* Information provided:
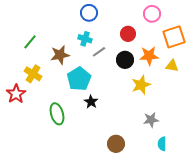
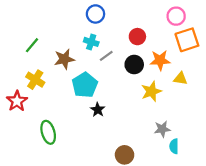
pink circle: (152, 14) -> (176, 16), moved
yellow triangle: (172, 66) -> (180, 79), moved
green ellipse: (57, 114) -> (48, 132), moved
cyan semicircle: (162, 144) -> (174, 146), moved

==

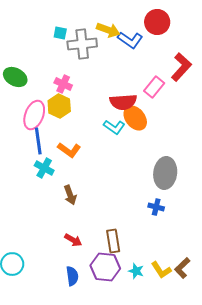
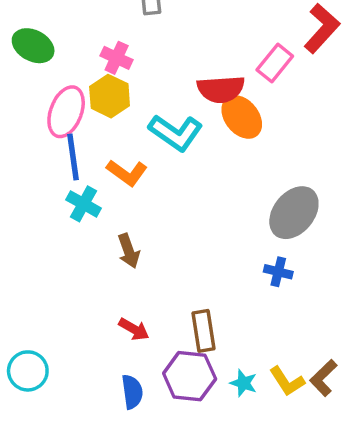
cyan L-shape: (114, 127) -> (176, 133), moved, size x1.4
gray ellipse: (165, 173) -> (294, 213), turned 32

* Directions: A verbatim transcription is needed of the lines above, starting at the line with "pink circle: (152, 14) -> (176, 16), moved" and ending at the line with "cyan semicircle: (162, 144)", both included, and of nothing else.

* Your response:
pink circle: (152, 14) -> (176, 16), moved
yellow triangle: (172, 66) -> (180, 79), moved
green ellipse: (57, 114) -> (48, 132), moved
cyan semicircle: (162, 144) -> (174, 146), moved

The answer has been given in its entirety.